▶ [ACTIVITY] Would you copy only the lines below, from the one containing "building: [251,286,303,338] -> none" through the very last one, leaving the pictures out?

(Object tracking data)
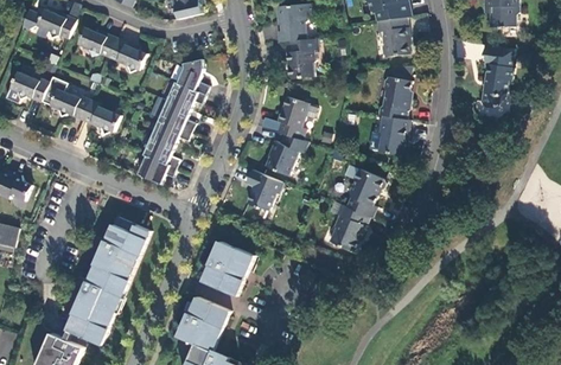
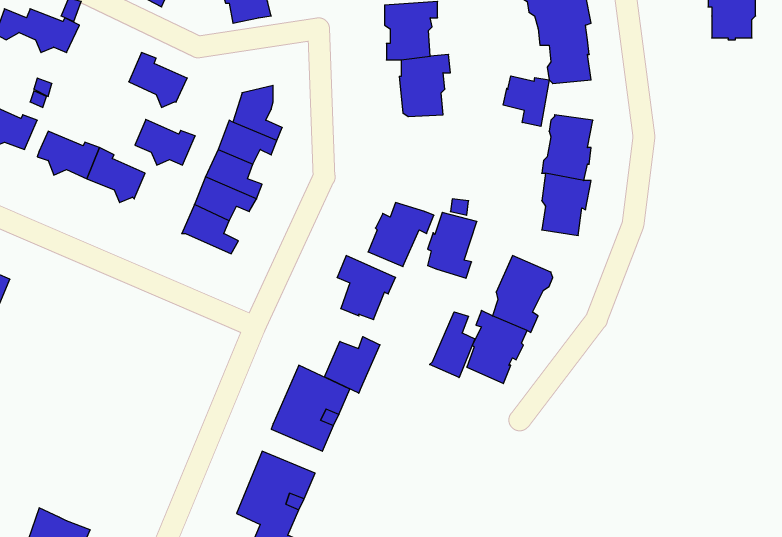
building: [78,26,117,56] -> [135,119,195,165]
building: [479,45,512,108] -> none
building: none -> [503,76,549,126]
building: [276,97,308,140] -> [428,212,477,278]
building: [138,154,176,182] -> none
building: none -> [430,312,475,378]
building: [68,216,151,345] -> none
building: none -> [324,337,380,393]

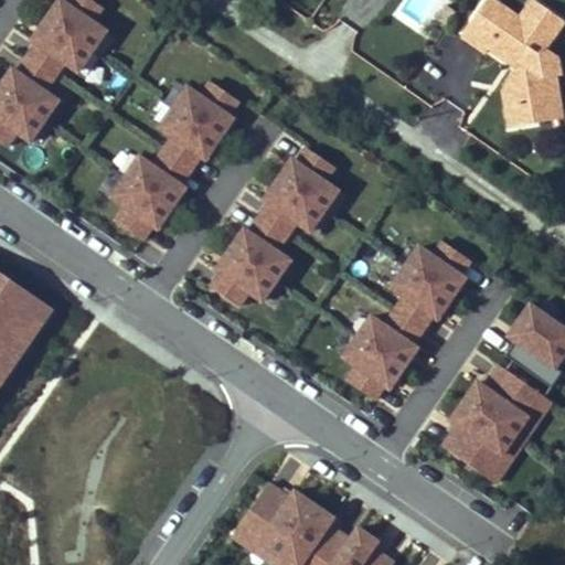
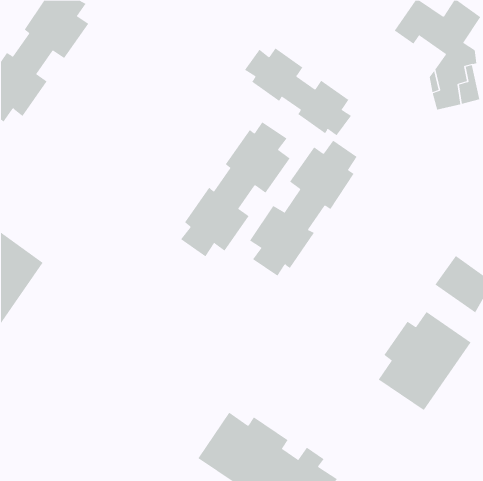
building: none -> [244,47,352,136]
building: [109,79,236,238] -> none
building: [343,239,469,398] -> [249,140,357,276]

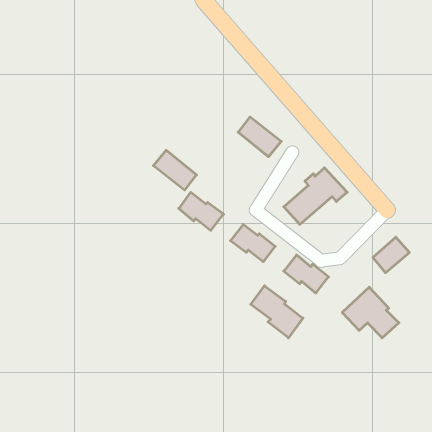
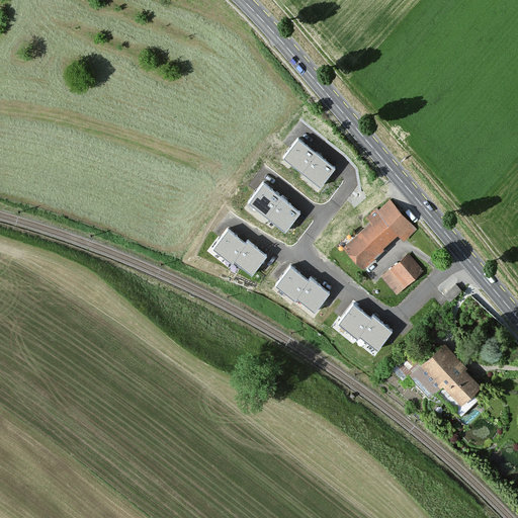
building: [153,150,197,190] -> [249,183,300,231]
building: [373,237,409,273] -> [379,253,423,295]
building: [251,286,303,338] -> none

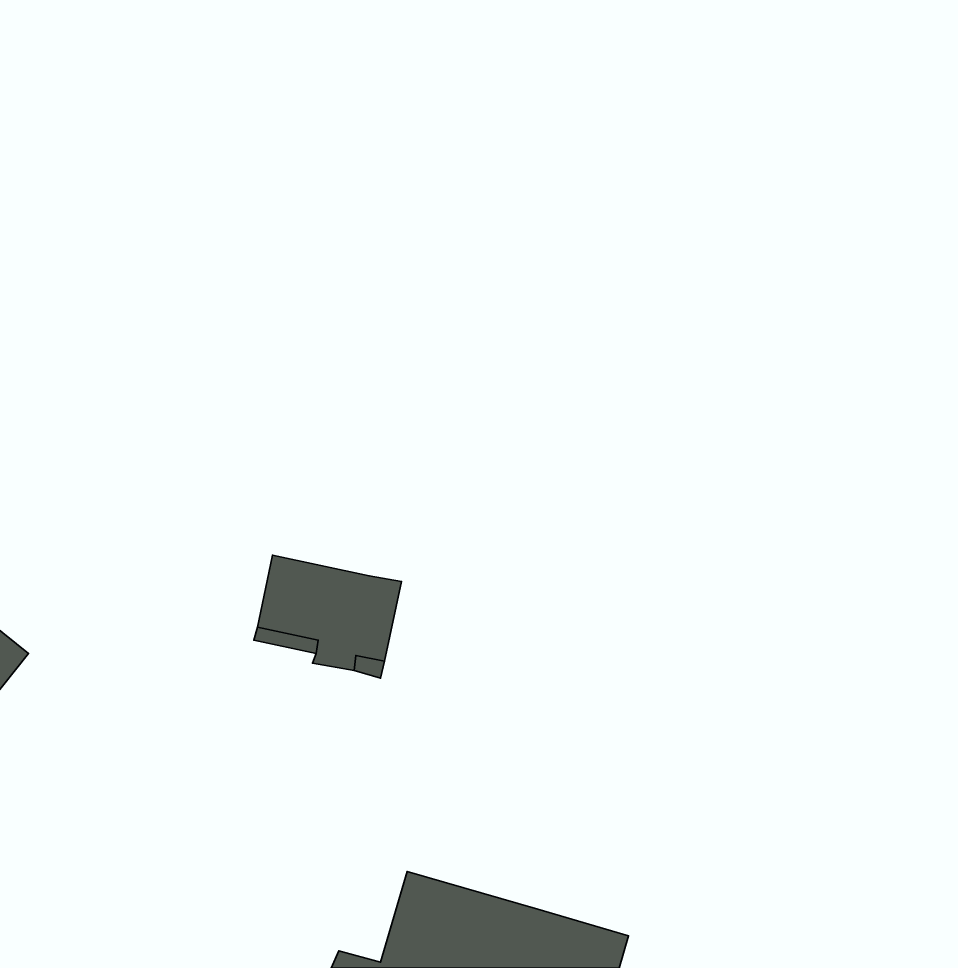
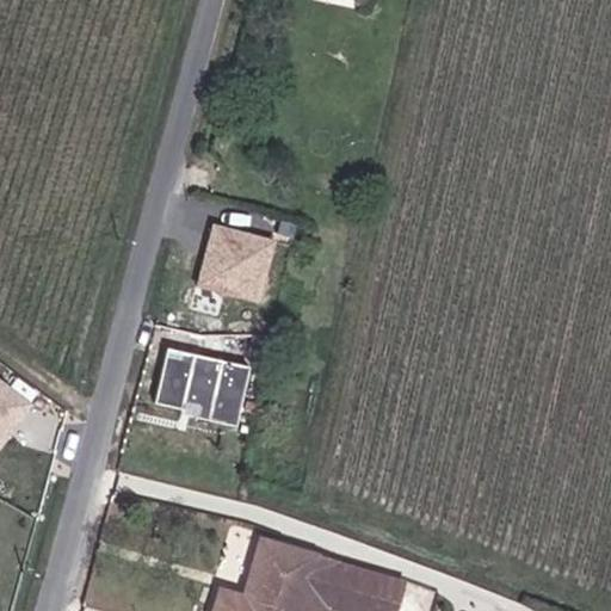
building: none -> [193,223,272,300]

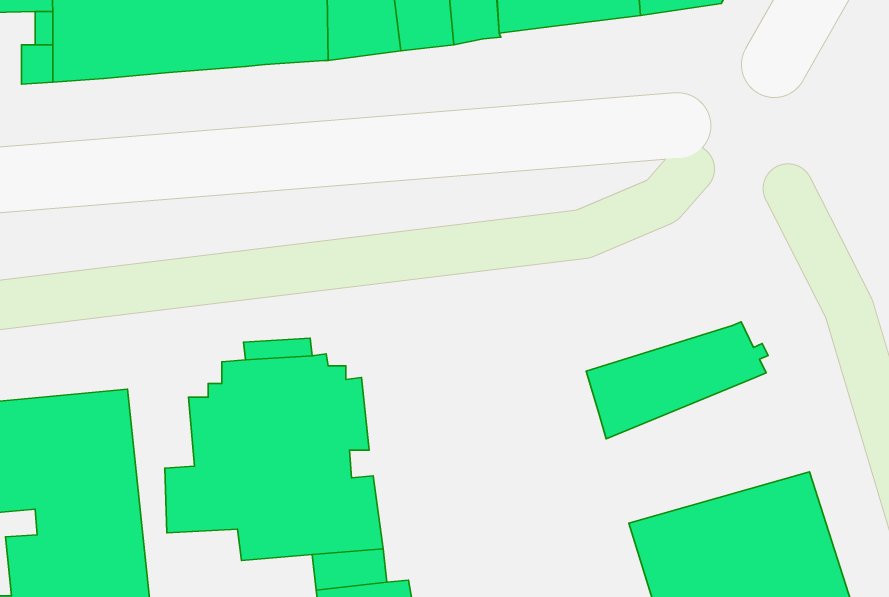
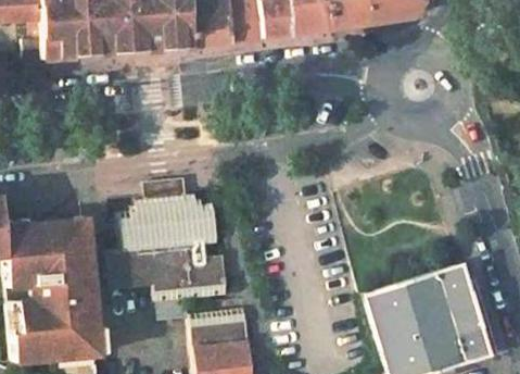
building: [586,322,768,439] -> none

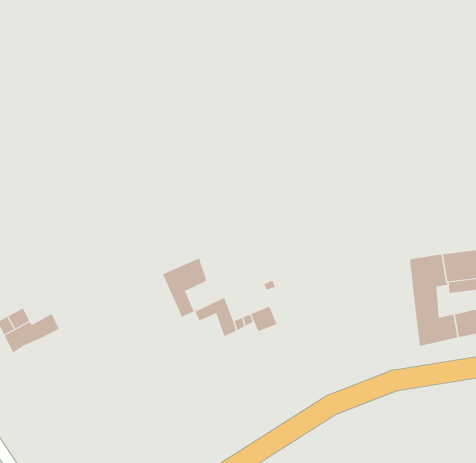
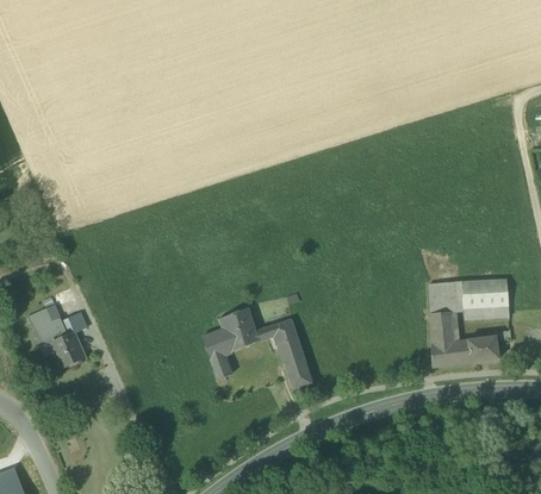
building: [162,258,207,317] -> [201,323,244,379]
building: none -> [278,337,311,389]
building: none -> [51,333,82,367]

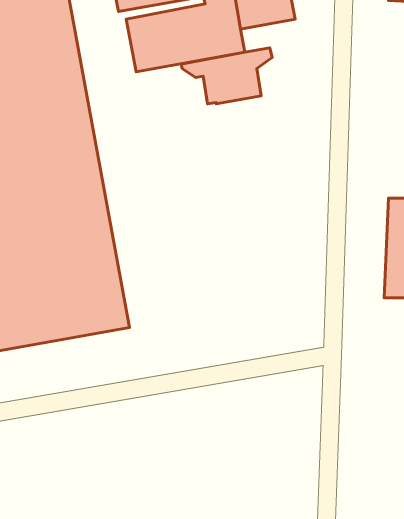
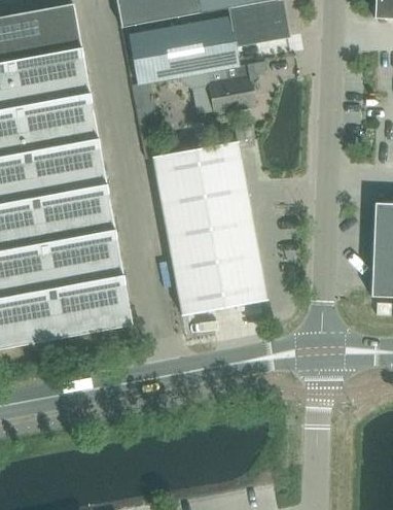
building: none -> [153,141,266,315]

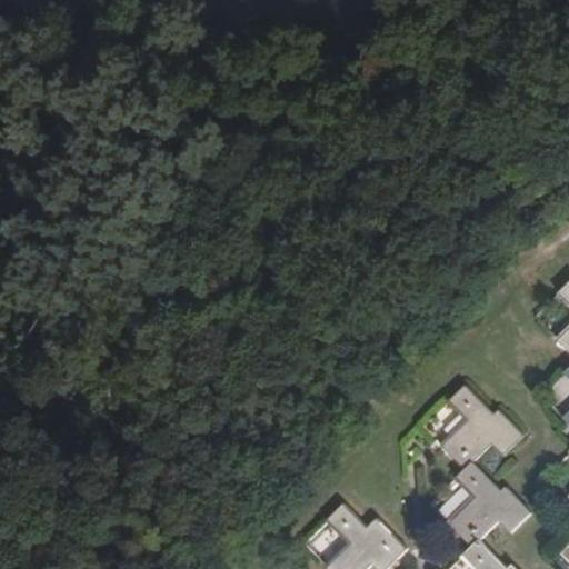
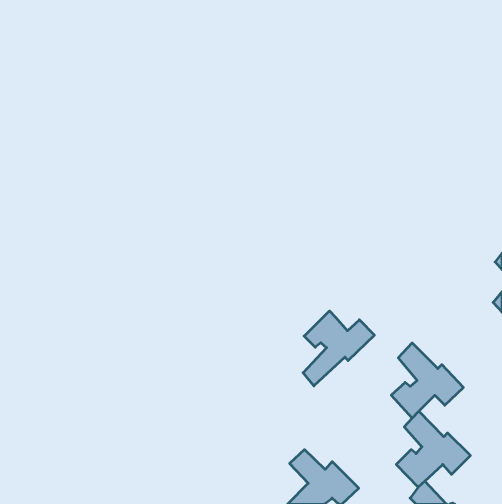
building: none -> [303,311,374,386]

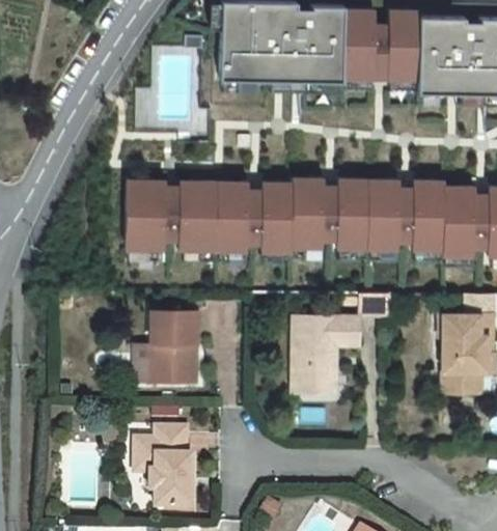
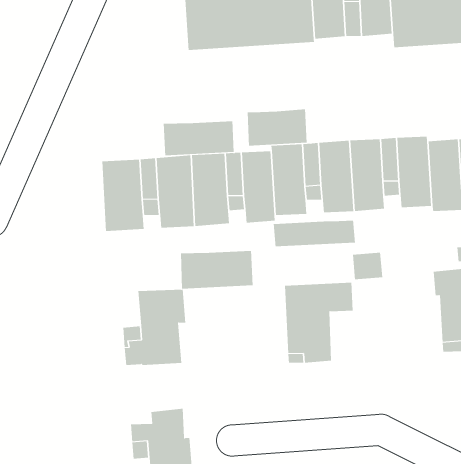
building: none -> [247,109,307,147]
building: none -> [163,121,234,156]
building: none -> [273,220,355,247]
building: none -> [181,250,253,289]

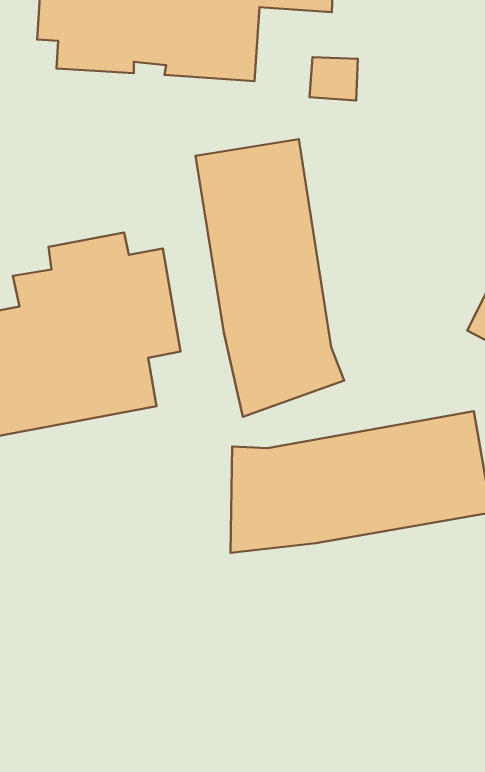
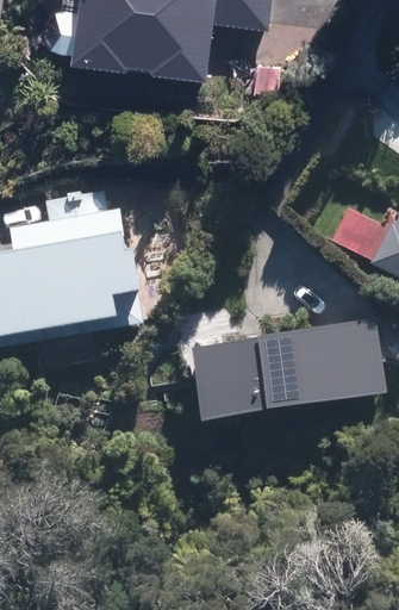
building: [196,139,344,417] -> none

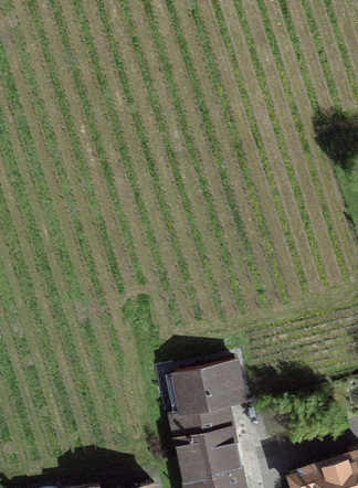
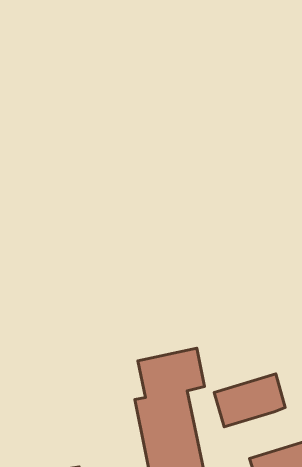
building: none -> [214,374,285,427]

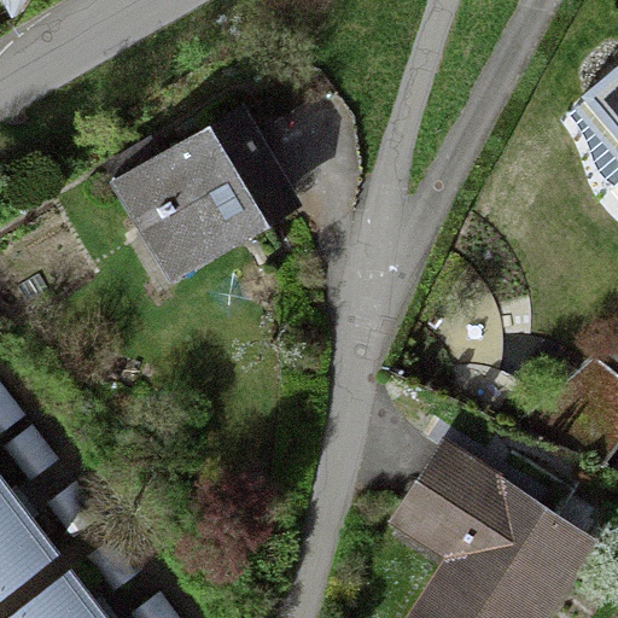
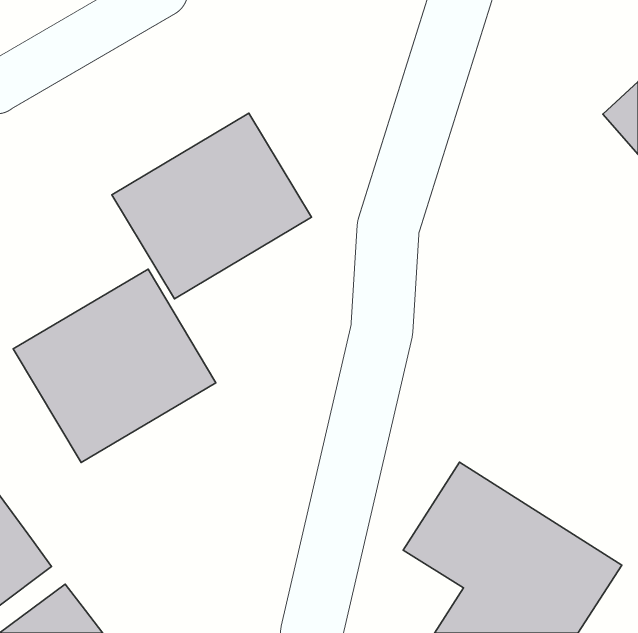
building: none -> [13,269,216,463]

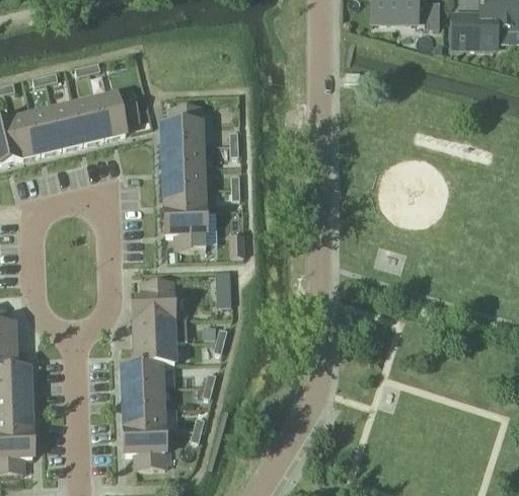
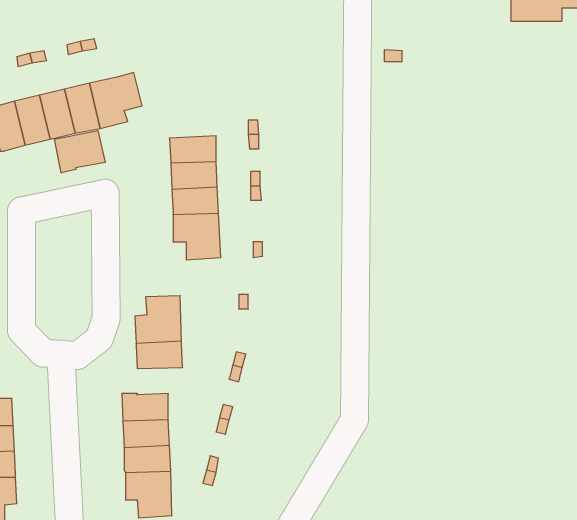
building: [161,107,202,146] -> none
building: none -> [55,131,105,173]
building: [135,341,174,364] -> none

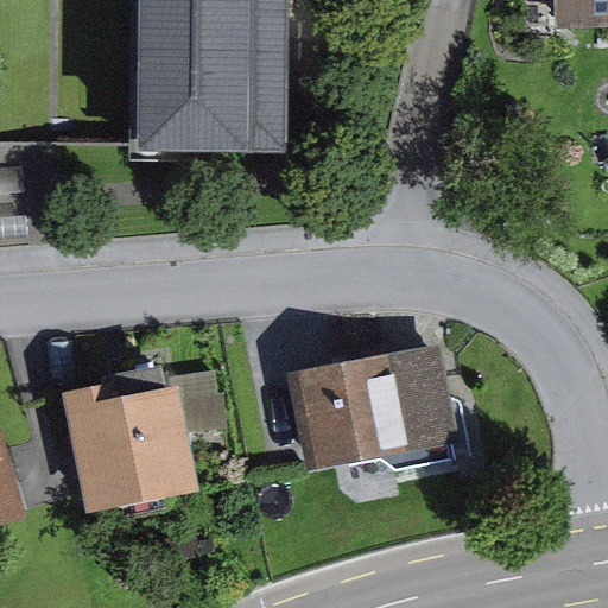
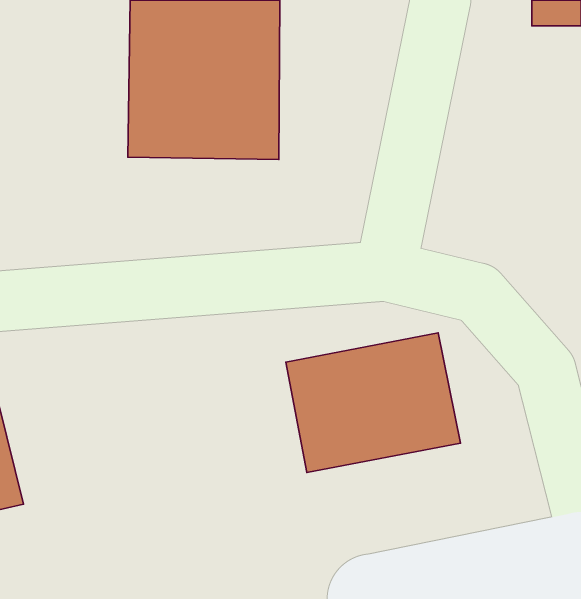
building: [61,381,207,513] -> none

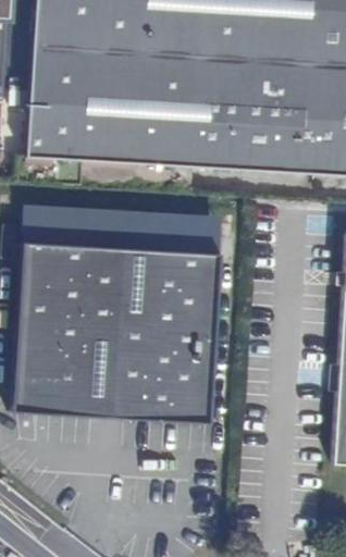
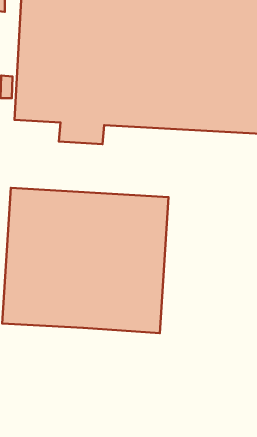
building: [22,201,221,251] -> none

▶ [EXERCISE SOLUTION]
building: [251,286,303,338] -> none

building: none -> [193,223,272,300]

building: [586,322,768,439] -> none

building: [162,258,207,317] -> [201,323,244,379]
building: none -> [278,337,311,389]
building: none -> [51,333,82,367]

building: none -> [153,141,266,315]

building: none -> [303,311,374,386]

building: none -> [247,109,307,147]
building: none -> [163,121,234,156]
building: none -> [273,220,355,247]
building: none -> [181,250,253,289]

building: [196,139,344,417] -> none

building: none -> [214,374,285,427]

building: none -> [13,269,216,463]

building: [161,107,202,146] -> none
building: none -> [55,131,105,173]
building: [135,341,174,364] -> none

building: [61,381,207,513] -> none

building: [22,201,221,251] -> none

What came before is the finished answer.